Material for this task ->
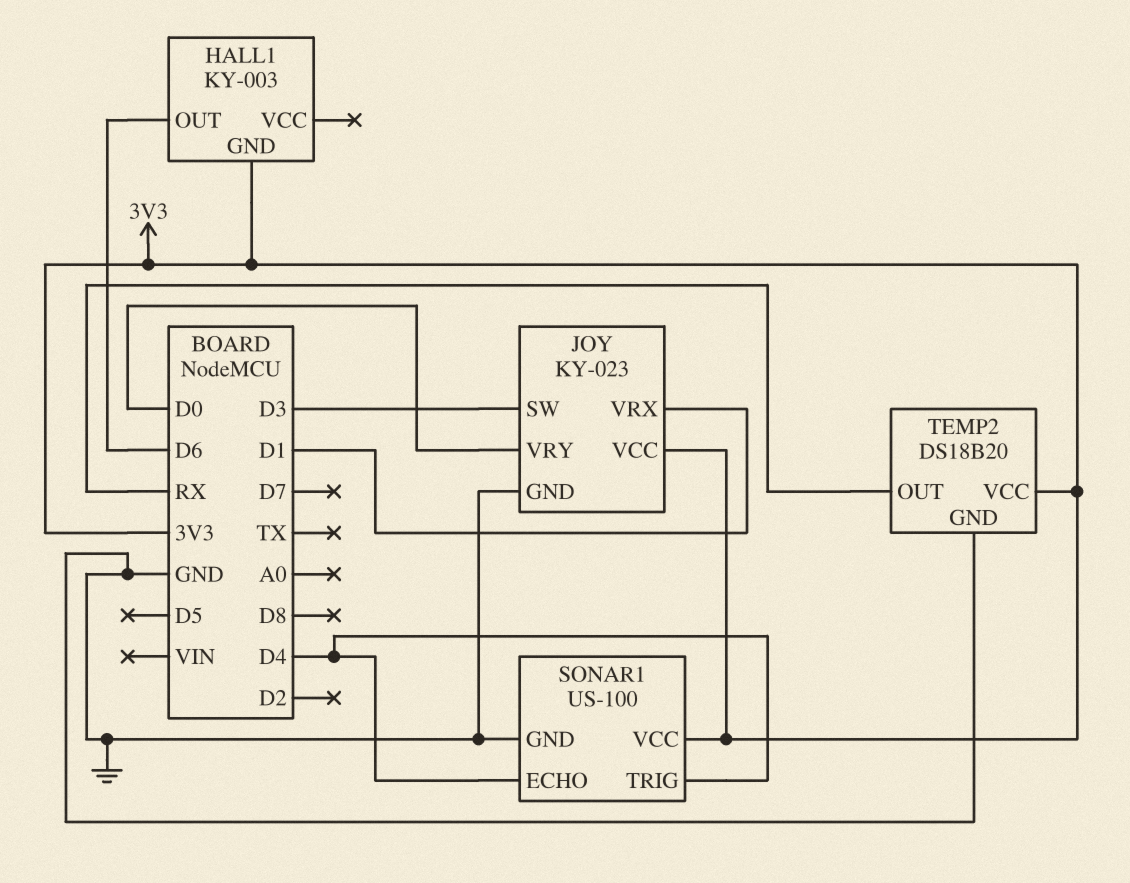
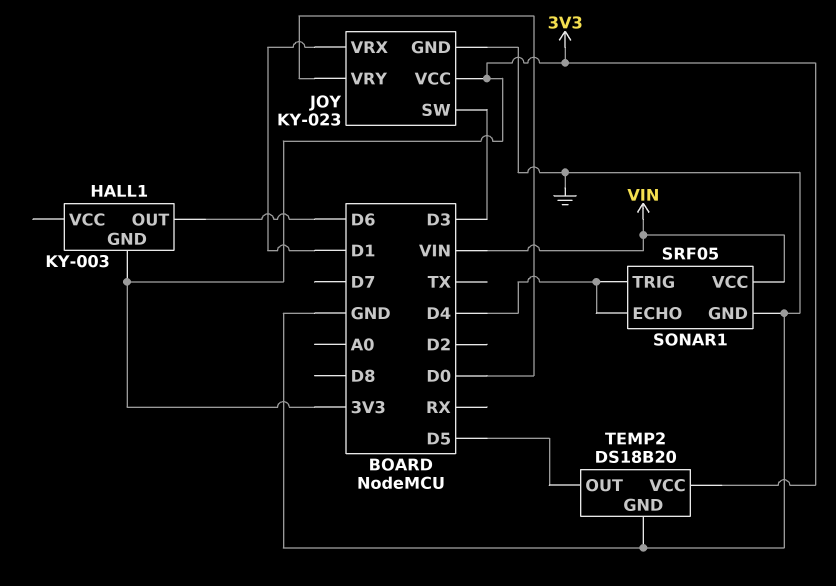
SONAR1: US-100 -> SRF05
SONAR1 pin VCC: 3V3 -> VIN
TEMP2 pin OUT: RX -> D5

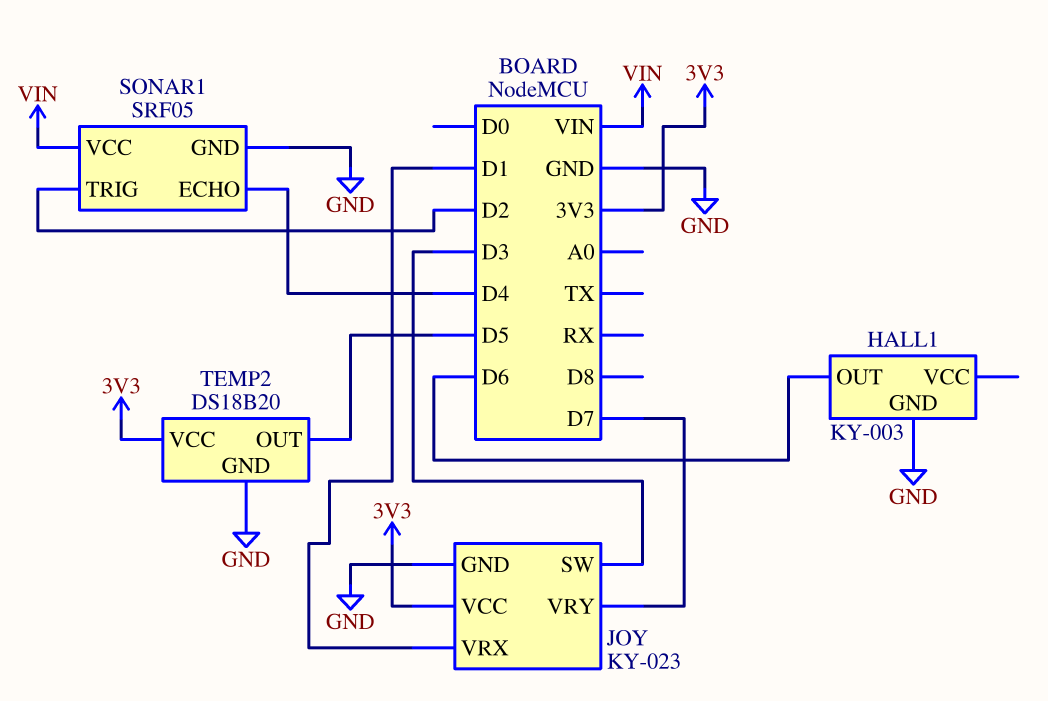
HALL1 pin GND: 3V3 -> GND
JOY pin VRY: D0 -> D7
SONAR1 pin TRIG: D4 -> D2

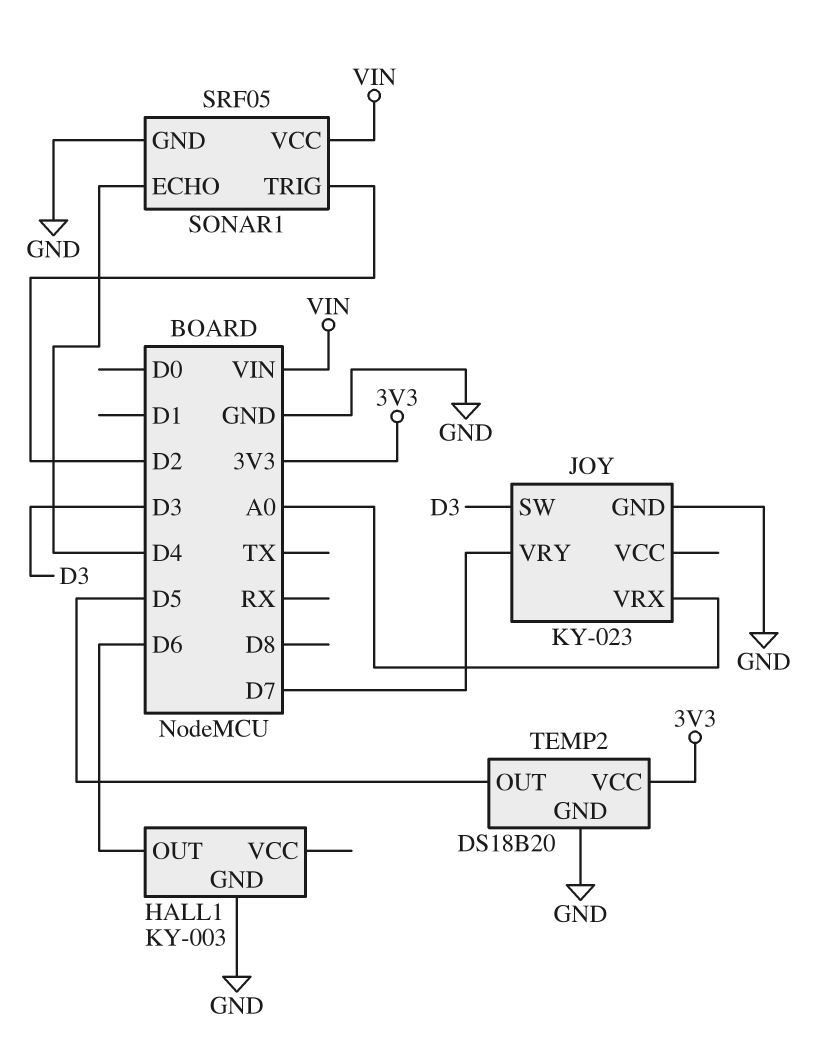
JOY pin VCC: 3V3 -> none
JOY pin VRX: D1 -> A0

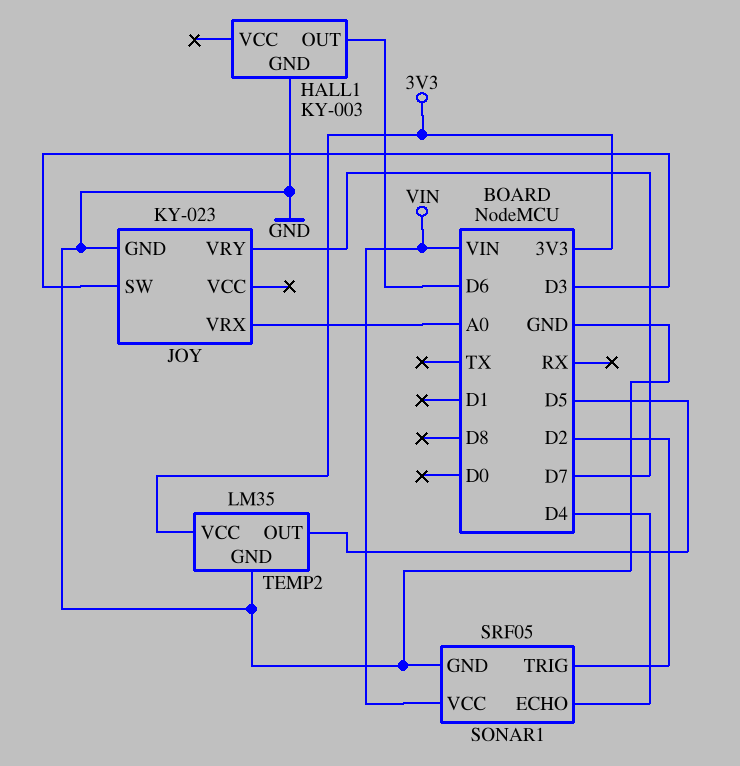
TEMP2: DS18B20 -> LM35

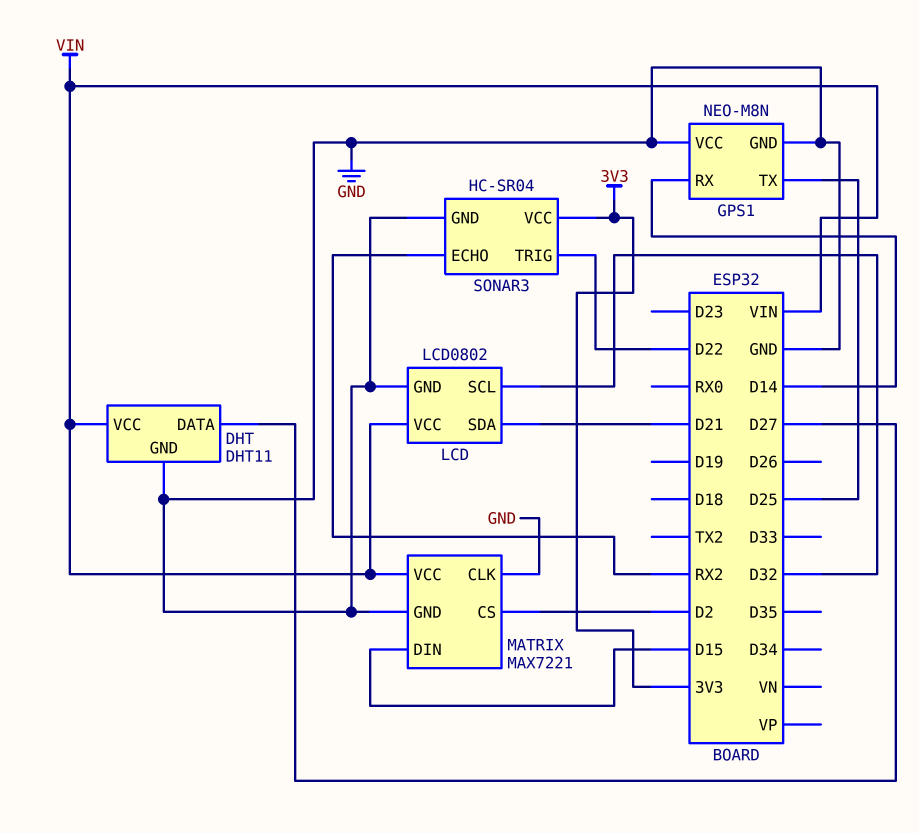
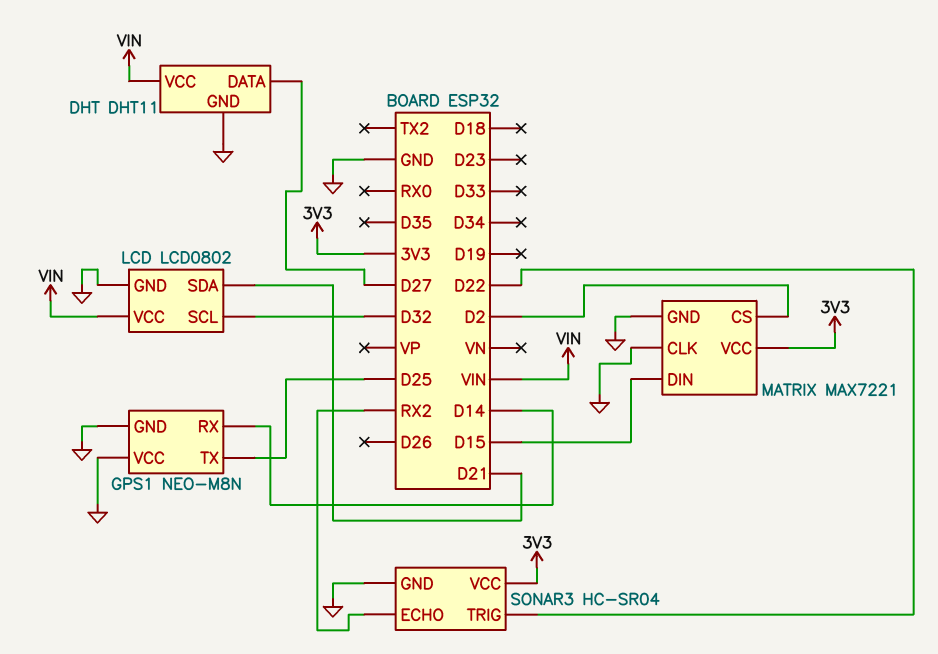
MATRIX pin VCC: VIN -> 3V3

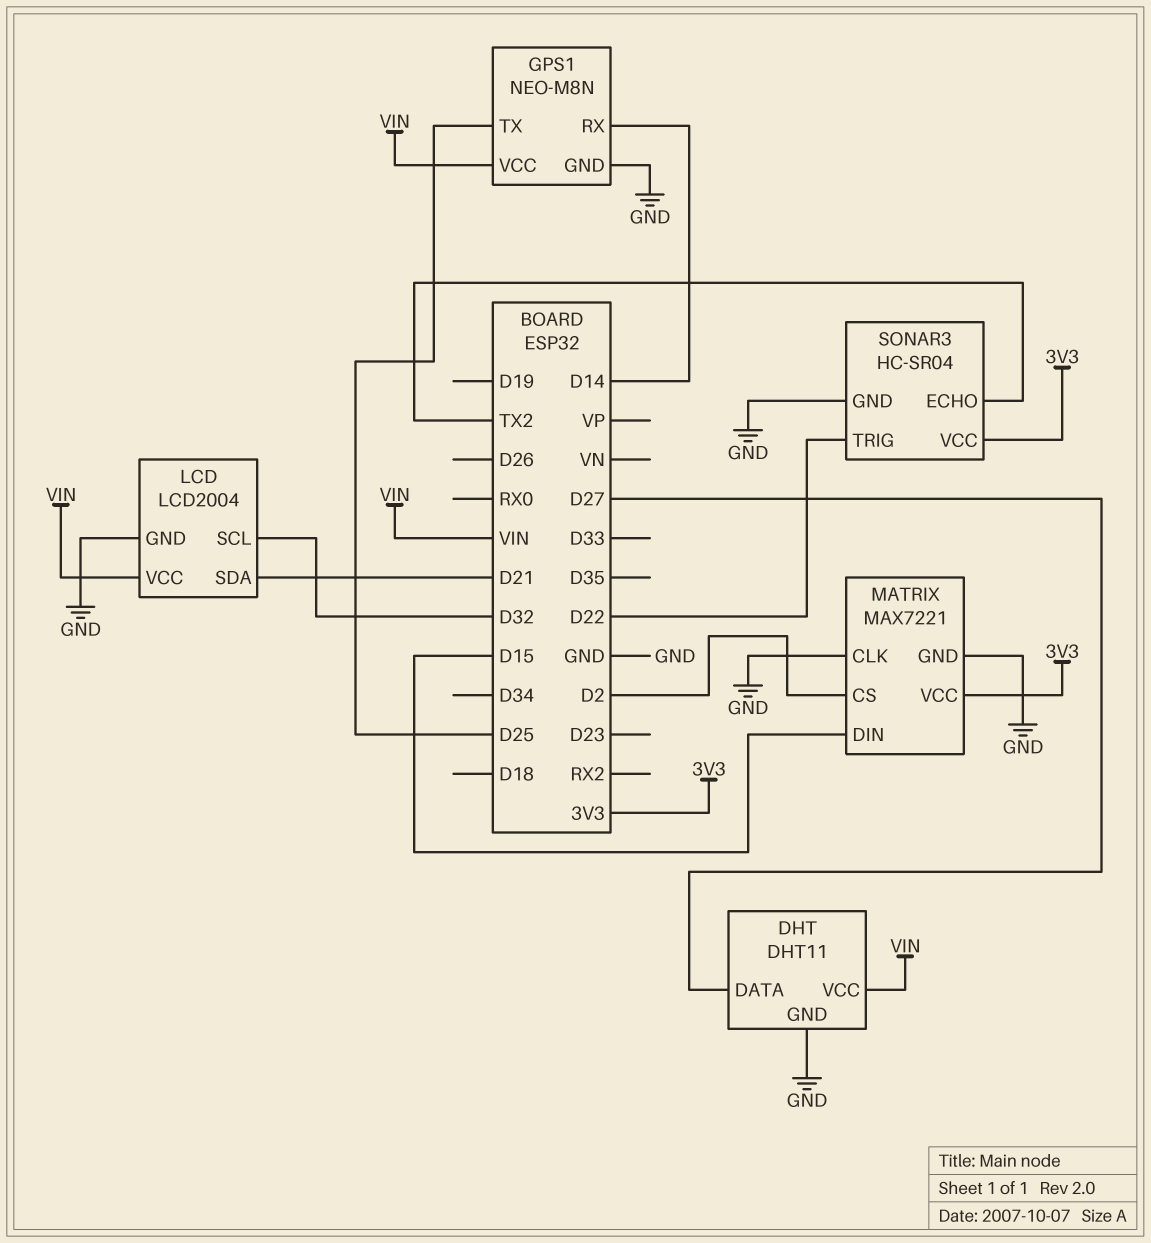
GPS1 pin VCC: GND -> VIN
LCD: LCD0802 -> LCD2004
SONAR3 pin ECHO: RX2 -> TX2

What is needed -> If pictures appear in the data, omit them and copy all other parts exactly.

Solution ->
SONAR1: US-100 -> SRF05
SONAR1 pin VCC: 3V3 -> VIN
TEMP2 pin OUT: RX -> D5

HALL1 pin GND: 3V3 -> GND
JOY pin VRY: D0 -> D7
SONAR1 pin TRIG: D4 -> D2

JOY pin VCC: 3V3 -> none
JOY pin VRX: D1 -> A0

TEMP2: DS18B20 -> LM35

MATRIX pin VCC: VIN -> 3V3

GPS1 pin VCC: GND -> VIN
LCD: LCD0802 -> LCD2004
SONAR3 pin ECHO: RX2 -> TX2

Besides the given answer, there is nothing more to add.